» What you should do:
Please, without any pictures, set down exactly the part of the listing below that opens with the line containing "(314, 137) = (585, 199): purple" and closes with the line containing "(93, 406) = (715, 293): red star -> none".

» Data:

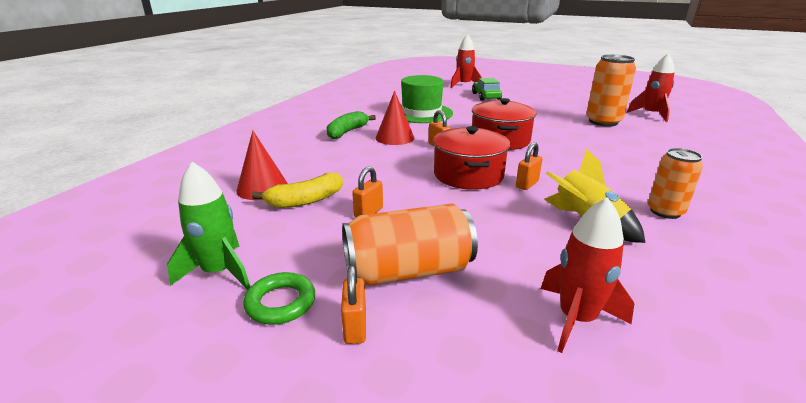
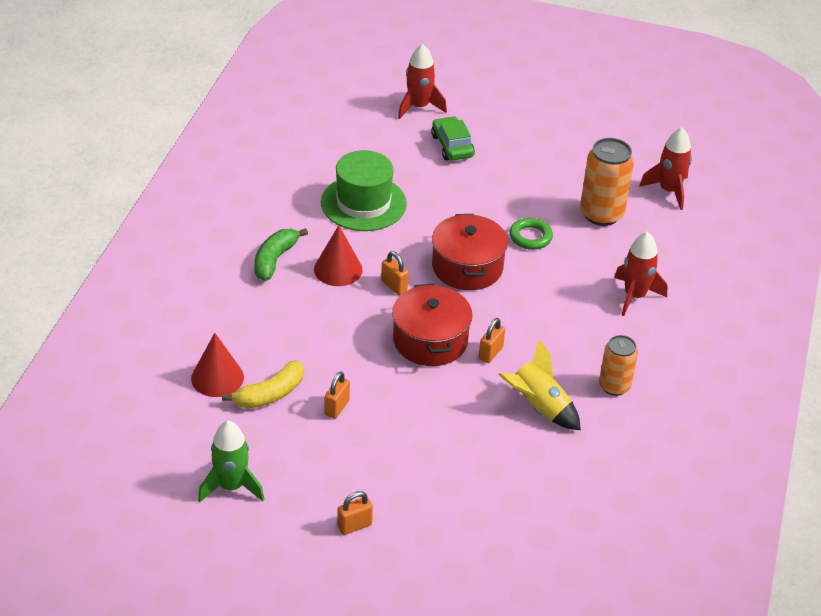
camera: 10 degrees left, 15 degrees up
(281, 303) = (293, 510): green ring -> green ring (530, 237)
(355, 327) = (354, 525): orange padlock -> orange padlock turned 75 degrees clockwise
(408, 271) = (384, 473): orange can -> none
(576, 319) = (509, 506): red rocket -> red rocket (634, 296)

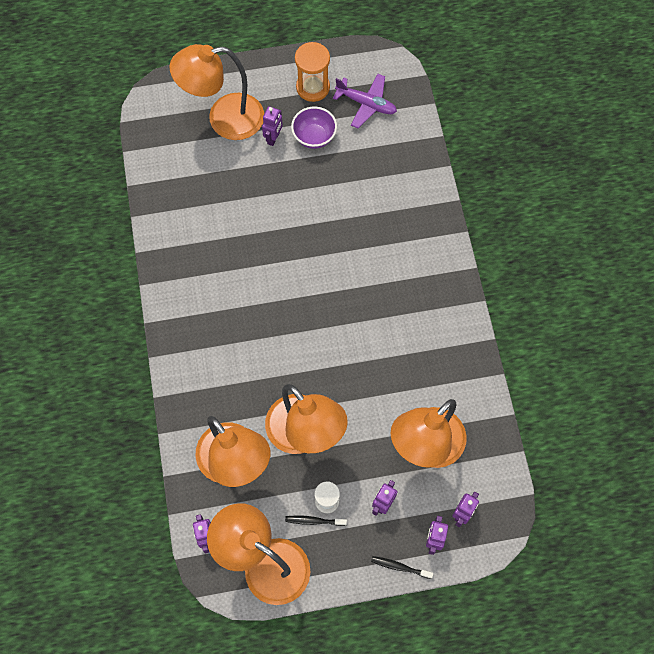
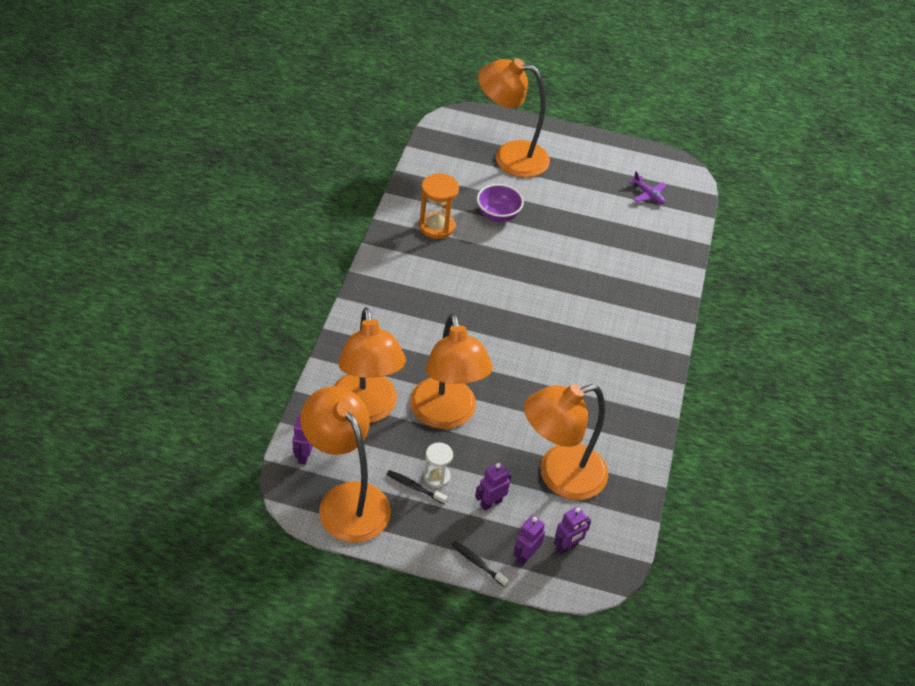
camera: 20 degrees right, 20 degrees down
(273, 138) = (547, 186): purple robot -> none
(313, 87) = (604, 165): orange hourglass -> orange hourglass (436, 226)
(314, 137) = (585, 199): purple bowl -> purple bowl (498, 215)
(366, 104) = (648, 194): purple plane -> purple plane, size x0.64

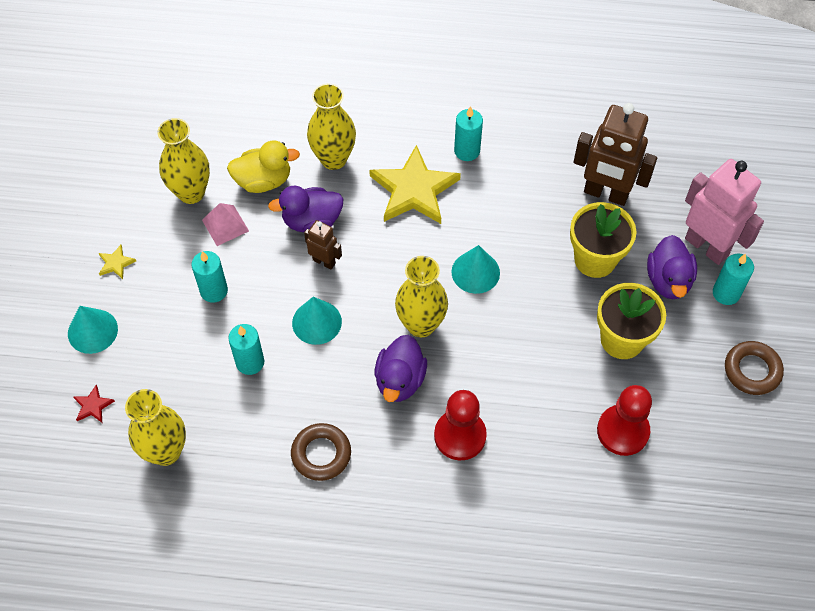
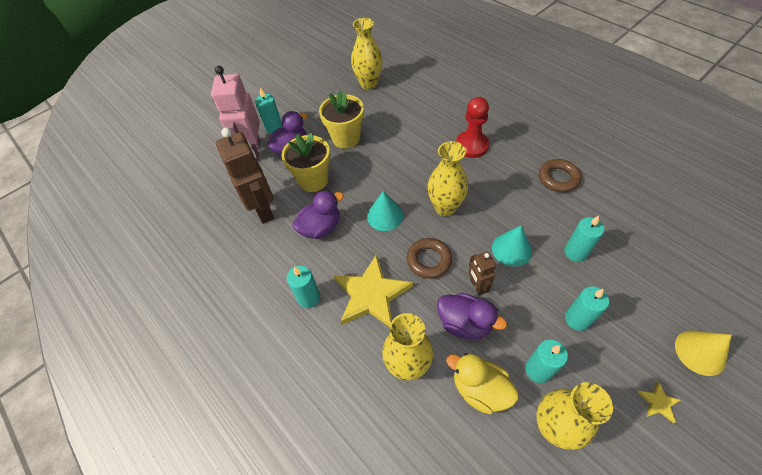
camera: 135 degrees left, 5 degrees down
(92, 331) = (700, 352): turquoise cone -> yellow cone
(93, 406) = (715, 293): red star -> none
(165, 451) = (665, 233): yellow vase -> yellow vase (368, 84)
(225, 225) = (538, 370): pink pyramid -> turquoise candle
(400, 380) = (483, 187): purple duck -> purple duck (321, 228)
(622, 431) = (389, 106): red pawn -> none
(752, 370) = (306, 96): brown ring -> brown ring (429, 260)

» Your response:
(314, 137) = (585, 199): purple bowl -> purple bowl (498, 215)
(366, 104) = (648, 194): purple plane -> purple plane, size x0.64

camera: 135 degrees left, 5 degrees down
(92, 331) = (700, 352): turquoise cone -> yellow cone
(93, 406) = (715, 293): red star -> none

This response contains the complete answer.